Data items
--

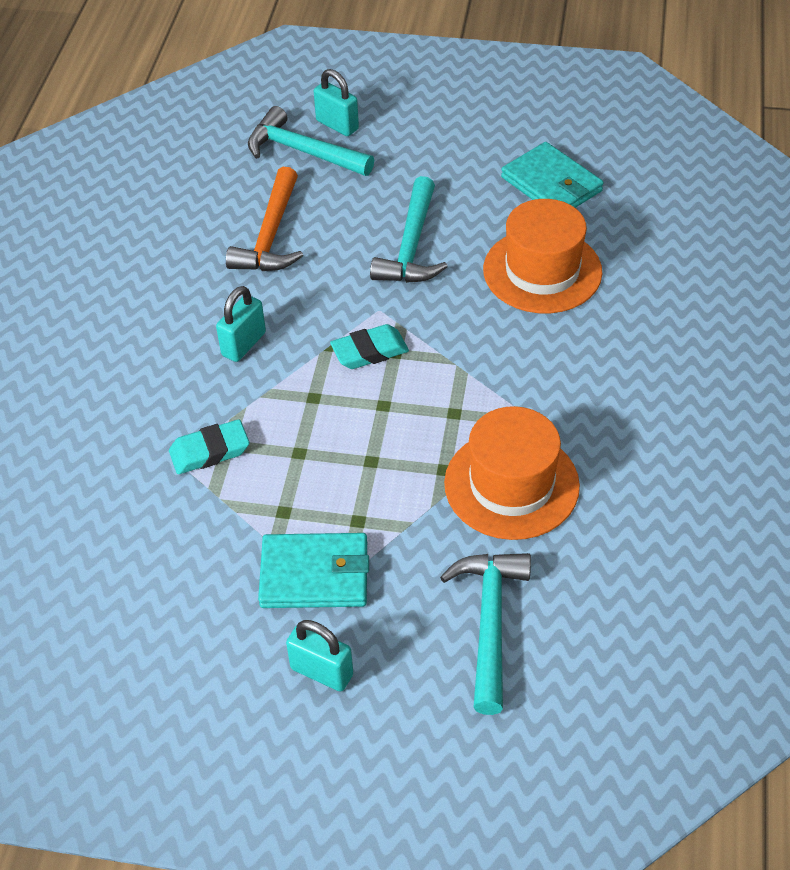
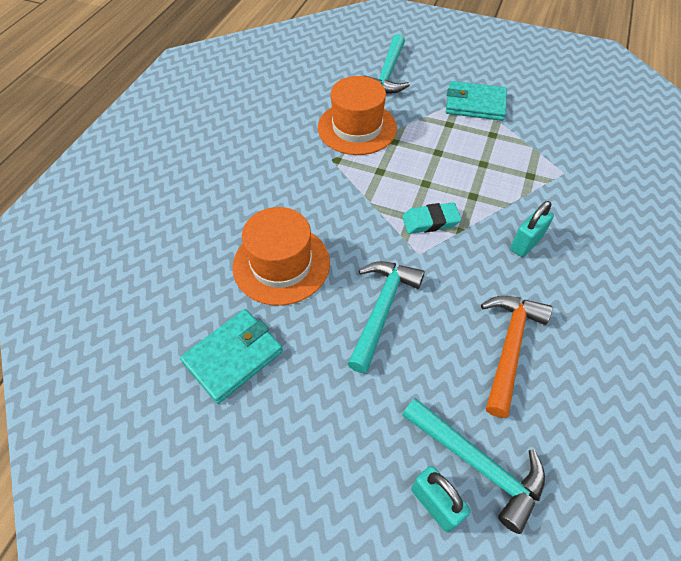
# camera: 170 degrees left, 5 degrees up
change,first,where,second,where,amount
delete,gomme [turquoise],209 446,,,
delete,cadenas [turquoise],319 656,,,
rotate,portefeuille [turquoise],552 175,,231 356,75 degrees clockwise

--

Beginning at the line that holds "change,first,where,second,where,amount", copy every line through the end of the entries exactly as given, and only those lines.

Exercise response =>
change,first,where,second,where,amount
delete,gomme [turquoise],209 446,,,
delete,cadenas [turquoise],319 656,,,
rotate,portefeuille [turquoise],552 175,,231 356,75 degrees clockwise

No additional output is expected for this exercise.